TASK REQUIREMENTS:
Scan the entries below for the word "green", then copy each line that holds it.

PROVIDED RECORDS:
::::::::::

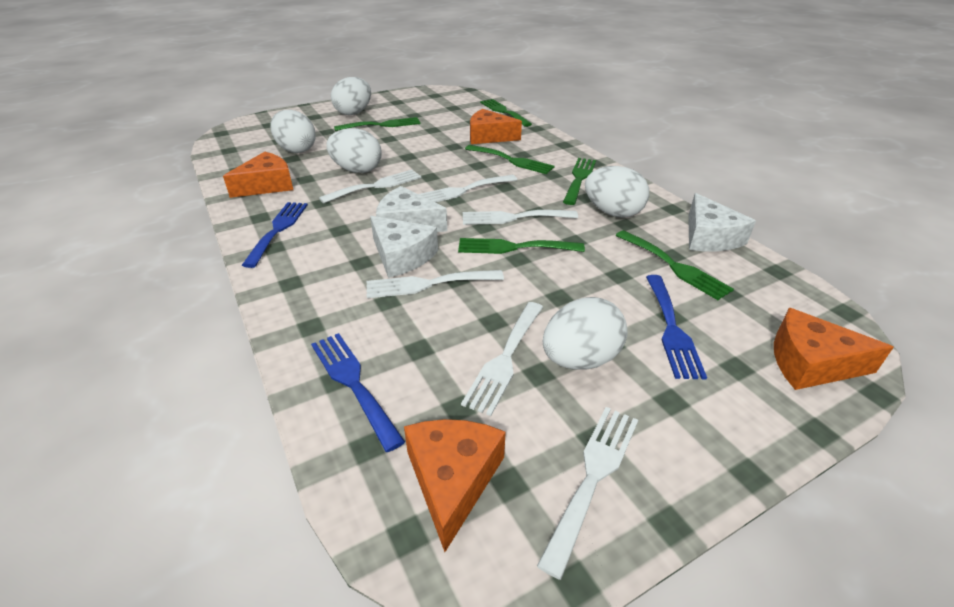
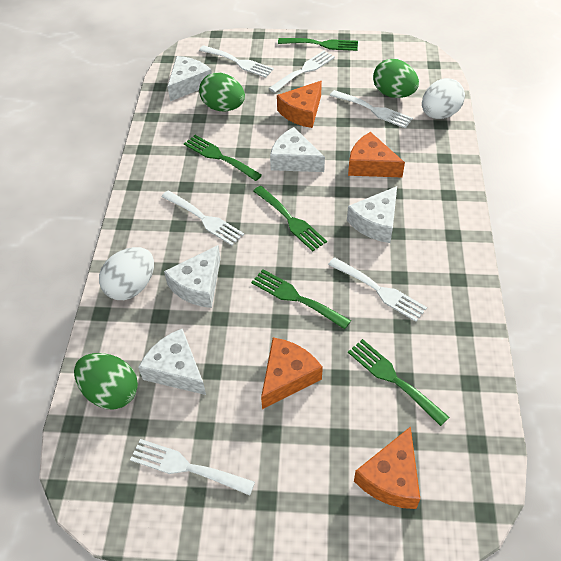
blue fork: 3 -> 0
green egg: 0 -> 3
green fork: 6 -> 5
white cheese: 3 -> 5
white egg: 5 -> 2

::::::::::

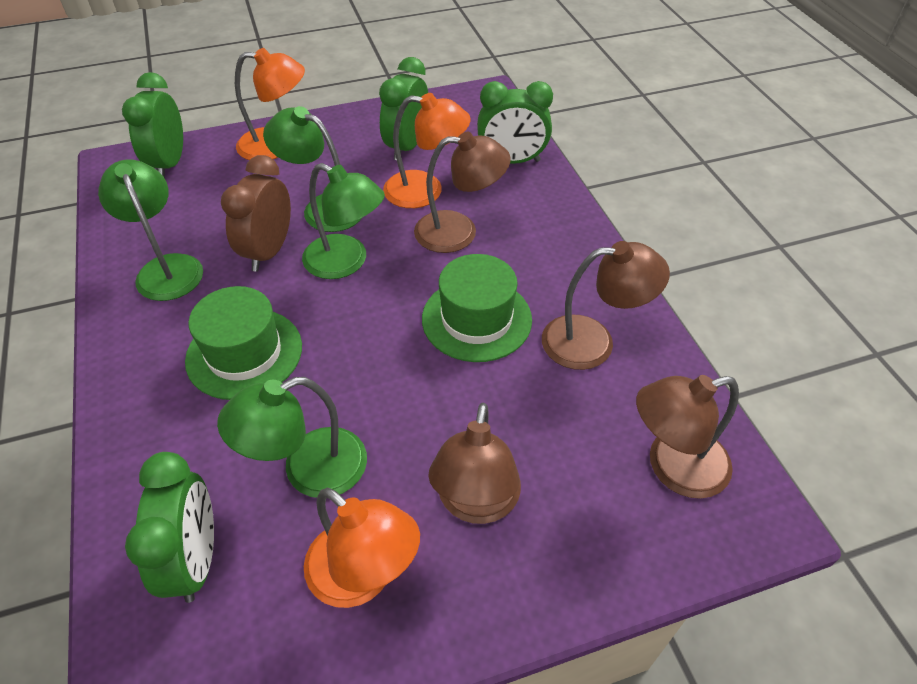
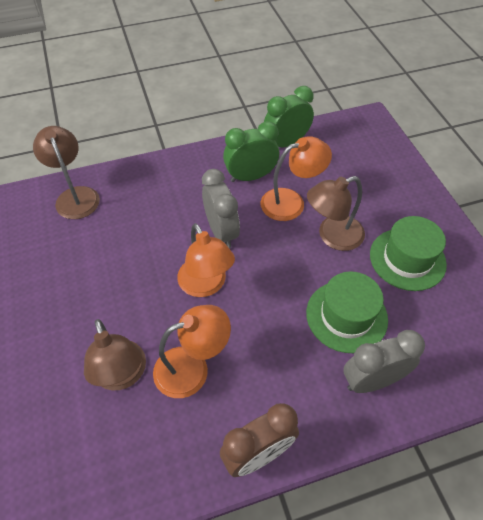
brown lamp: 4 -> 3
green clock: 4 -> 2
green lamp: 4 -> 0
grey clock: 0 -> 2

::::::::::

WRITTEN RESPONSE:
green egg: 0 -> 3
green fork: 6 -> 5
green clock: 4 -> 2
green lamp: 4 -> 0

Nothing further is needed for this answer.